Write the listing below out again word for word, without a single picture.
*** Data below Section Begins ***
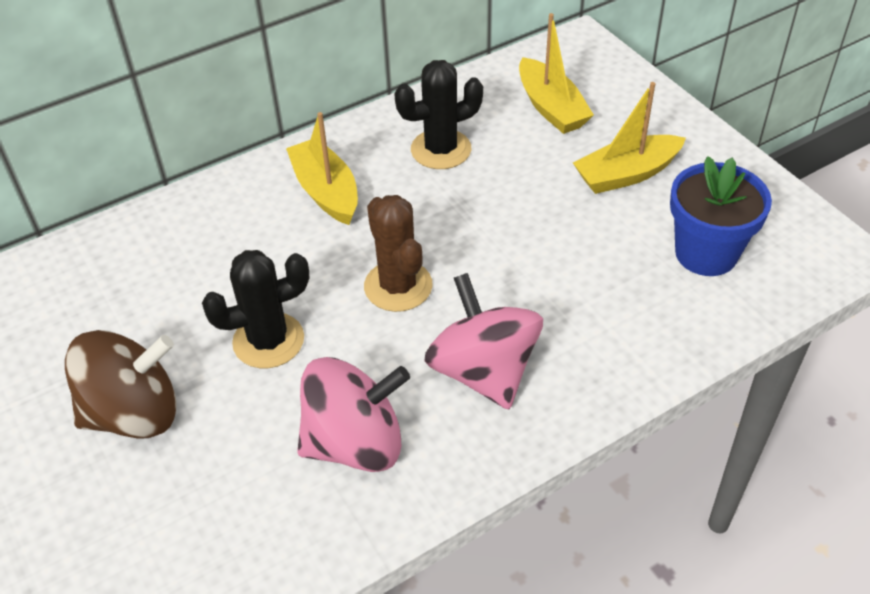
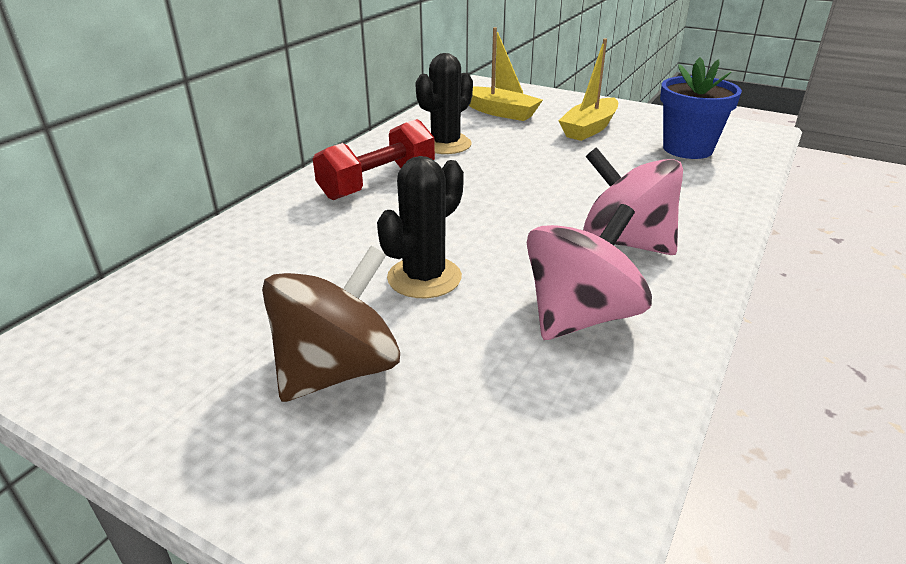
camera: 30 degrees left, 15 degrees down
(326, 191) = (378, 183): yellow boat -> red dumbbell
(398, 286) = (499, 216): brown cactus -> none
*** Data below Section Ends ***
Response to the exercise -
camera: 30 degrees left, 15 degrees down
(326, 191) = (378, 183): yellow boat -> red dumbbell
(398, 286) = (499, 216): brown cactus -> none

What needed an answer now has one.